▶ _YOUR GOAL_: Search the data below for lines that include the word "none" and state how many there are, nothing else.

[Stored entries]
= = = = =

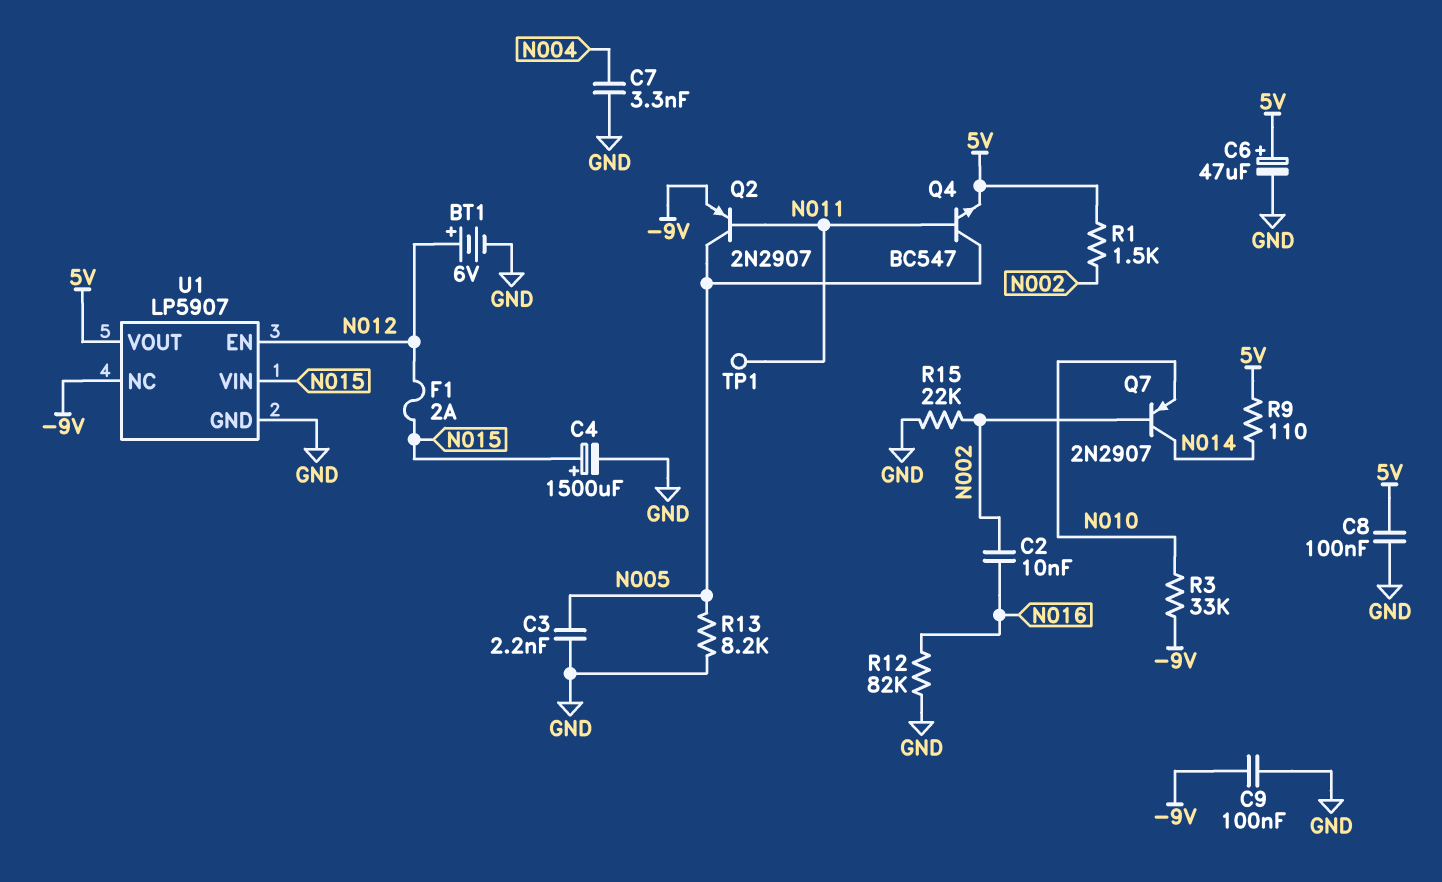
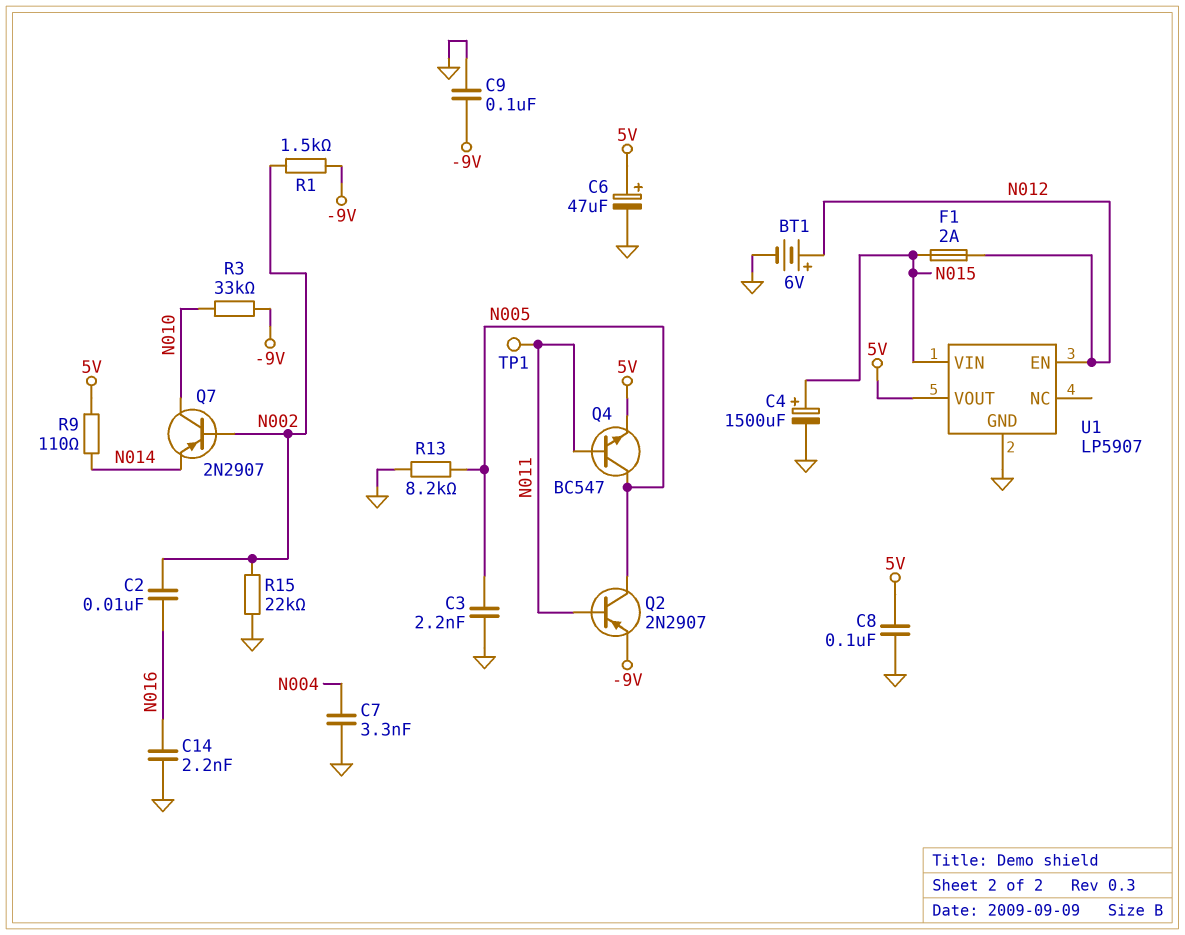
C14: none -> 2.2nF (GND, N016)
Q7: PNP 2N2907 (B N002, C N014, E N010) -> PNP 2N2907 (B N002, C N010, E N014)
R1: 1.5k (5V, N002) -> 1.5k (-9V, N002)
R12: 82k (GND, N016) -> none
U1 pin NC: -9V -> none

= = = = =

▶ _TASK OUTPUT_: 3